§ **CHALLENGE**
Repeat word for word the lines from the one holding "here? Return masks as SVG." through the end, both ends included, and leave out every picture.

******

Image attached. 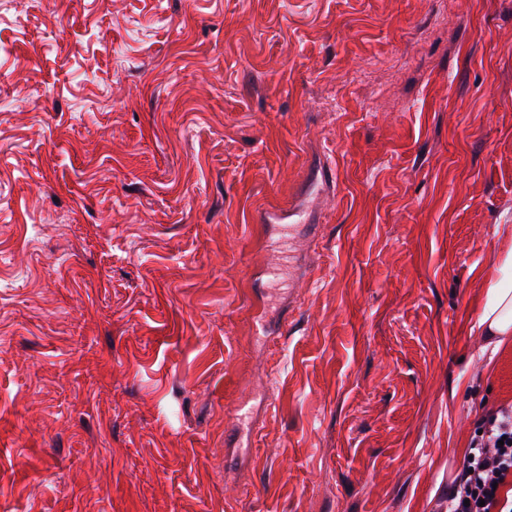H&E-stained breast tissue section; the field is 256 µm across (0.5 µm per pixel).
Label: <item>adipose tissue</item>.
<instances>
[{"label":"adipose tissue","mask_w":512,"mask_h":512,"mask_svg":"<svg viewBox=\"0 0 512 512\" xmlns=\"http://www.w3.org/2000/svg\"><path fill=\"white\" fill-rule=\"evenodd\" d=\"M499 232L502 245L495 255V275L485 289L476 323L494 352L512 346V224L500 225Z\"/></svg>","instance_id":"adipose-tissue-1"}]
</instances>
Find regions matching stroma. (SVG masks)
Instances as JSON below:
<instances>
[{
    "label": "stroma",
    "instance_id": "obj_1",
    "mask_svg": "<svg viewBox=\"0 0 512 512\" xmlns=\"http://www.w3.org/2000/svg\"><path fill=\"white\" fill-rule=\"evenodd\" d=\"M0 91V512H446L512 0H0Z\"/></svg>",
    "mask_w": 512,
    "mask_h": 512
}]
</instances>
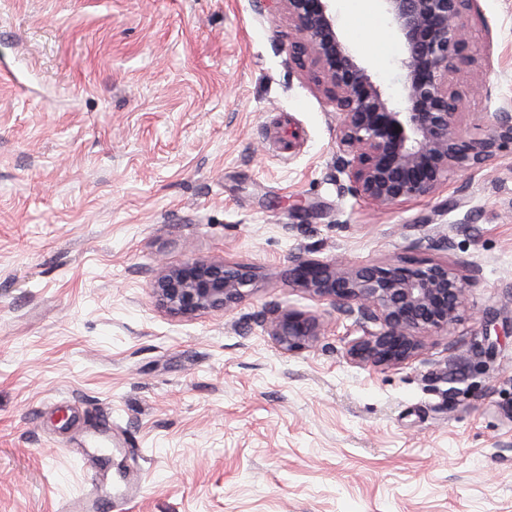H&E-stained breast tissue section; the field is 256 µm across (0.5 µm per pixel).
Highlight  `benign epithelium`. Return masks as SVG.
<instances>
[{
	"mask_svg": "<svg viewBox=\"0 0 512 512\" xmlns=\"http://www.w3.org/2000/svg\"><path fill=\"white\" fill-rule=\"evenodd\" d=\"M331 0H259V11L285 13L297 47L309 55L313 80L338 112L339 140L347 156V190L377 207L427 197L451 170H471L512 148V110L488 119L483 133L464 139L457 130L460 96L451 75L471 64L473 51L462 20L473 0H382L404 39L406 111L383 98L336 34ZM290 281L328 302L339 316L353 317L365 335L350 342V360L393 368L416 358L422 338L444 336L470 315L468 279L446 263L391 261L355 266L300 257ZM244 268L189 259L164 272L156 294L170 311L192 316L224 312L253 290ZM264 324L285 354L308 348L323 319L301 311L273 309Z\"/></svg>",
	"mask_w": 512,
	"mask_h": 512,
	"instance_id": "obj_1",
	"label": "benign epithelium"
}]
</instances>
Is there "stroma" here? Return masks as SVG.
Masks as SVG:
<instances>
[{
    "label": "stroma",
    "mask_w": 512,
    "mask_h": 512,
    "mask_svg": "<svg viewBox=\"0 0 512 512\" xmlns=\"http://www.w3.org/2000/svg\"><path fill=\"white\" fill-rule=\"evenodd\" d=\"M389 52L336 33L385 98ZM452 76L461 135L512 104V0H474ZM256 0H0V512H62L139 472L134 512H512V152L382 209L348 194L340 117ZM298 257L445 262L472 312L422 354L351 363L353 320L288 280ZM190 258L256 275L234 309L161 306ZM273 306L324 315L309 348ZM112 454L92 482V429ZM269 335L285 354L308 348L320 336L323 319L301 311L273 309L263 319Z\"/></svg>",
    "instance_id": "35a3bbf8"
}]
</instances>
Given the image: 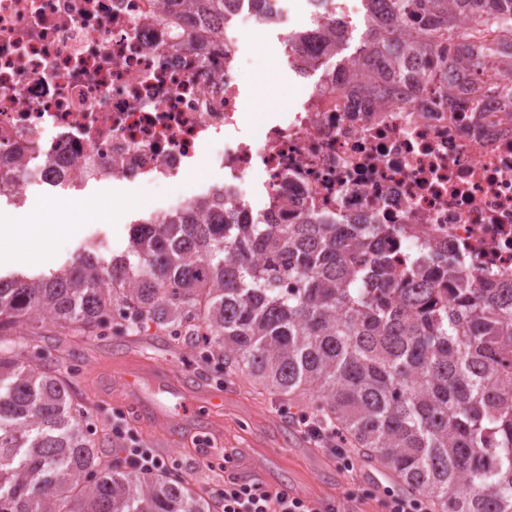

******

§ **ANSWER FOR THE TASK**
Is there "stroma" here? Return masks as SVG.
Masks as SVG:
<instances>
[{
    "label": "stroma",
    "mask_w": 512,
    "mask_h": 512,
    "mask_svg": "<svg viewBox=\"0 0 512 512\" xmlns=\"http://www.w3.org/2000/svg\"><path fill=\"white\" fill-rule=\"evenodd\" d=\"M389 52L336 33L385 98ZM452 76L461 135L512 104V0H474ZM256 0H0V512H62L139 472L134 512H512V152L382 209L348 194L340 117ZM298 257L445 262L472 312L422 354L351 363L353 320L288 280ZM190 258L256 275L234 309L161 306ZM273 306L324 315L309 348ZM112 454L92 482V429ZM269 335L285 354L308 348L320 336L323 319L301 311L273 309L263 319Z\"/></svg>",
    "instance_id": "35a3bbf8"
}]
</instances>
Given the image: 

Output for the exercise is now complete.